- _What this task involves_
Retype each of the records below exactly, leaving the pictures out.

- _Records for this exercise_
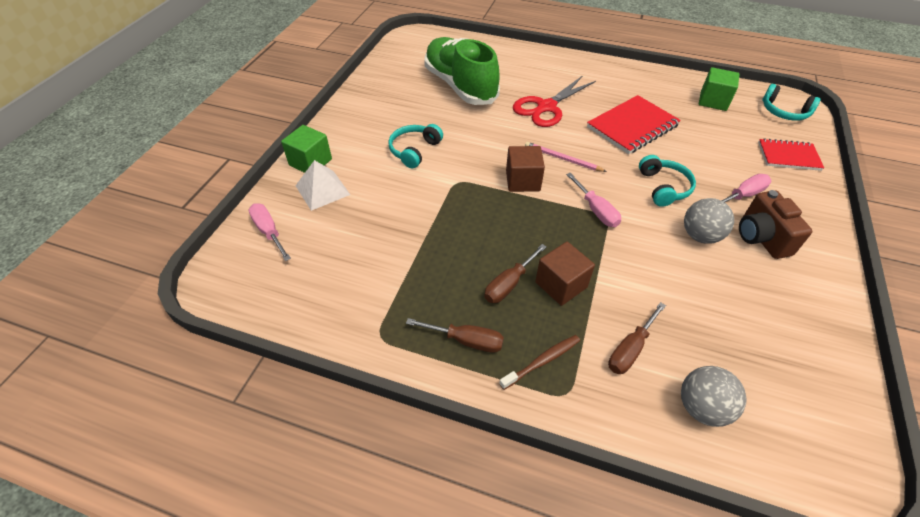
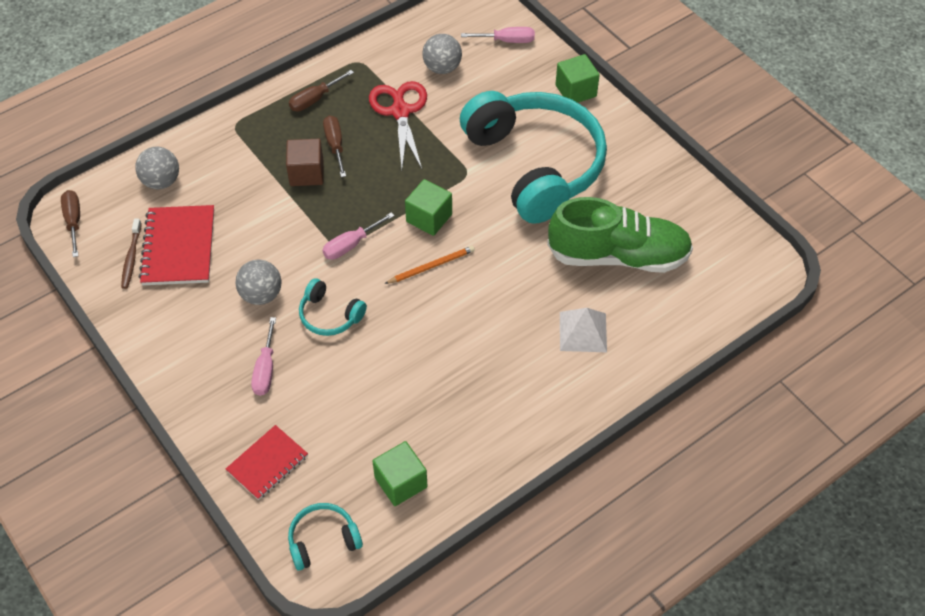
camera: 125 degrees right, 5 degrees up
(322, 190) = (531, 85): white pyramid -> white pyramid (583, 331)
(341, 260) = (442, 68): none -> grey ball
(414, 150) = (535, 165): turquoise headphones -> turquoise headphones, size x2.48
(523, 181) = (429, 218): brown cube -> green cube
(542, 361) = (264, 127): brown toothbrush -> brown toothbrush (131, 257)
(546, 107) = (519, 307): red scissors -> red scissors (400, 111)
(562, 158) = (431, 266): pink pencil -> orange pencil
(596, 210) = (351, 245): pink screwdriver -> pink screwdriver turned 45 degrees counterclockwise
(630, 349) = (227, 175): brown screwdriver -> brown screwdriver (74, 221)
(632, 126) = (426, 361): red notebook -> red notebook (179, 247)
(761, 238) = (219, 336): brown camera -> none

- _Solution_
camera: 125 degrees right, 5 degrees up
(322, 190) = (531, 85): white pyramid -> white pyramid (583, 331)
(341, 260) = (442, 68): none -> grey ball
(414, 150) = (535, 165): turquoise headphones -> turquoise headphones, size x2.48
(523, 181) = (429, 218): brown cube -> green cube
(542, 361) = (264, 127): brown toothbrush -> brown toothbrush (131, 257)
(546, 107) = (519, 307): red scissors -> red scissors (400, 111)
(562, 158) = (431, 266): pink pencil -> orange pencil
(596, 210) = (351, 245): pink screwdriver -> pink screwdriver turned 45 degrees counterclockwise
(630, 349) = (227, 175): brown screwdriver -> brown screwdriver (74, 221)
(632, 126) = (426, 361): red notebook -> red notebook (179, 247)
(761, 238) = (219, 336): brown camera -> none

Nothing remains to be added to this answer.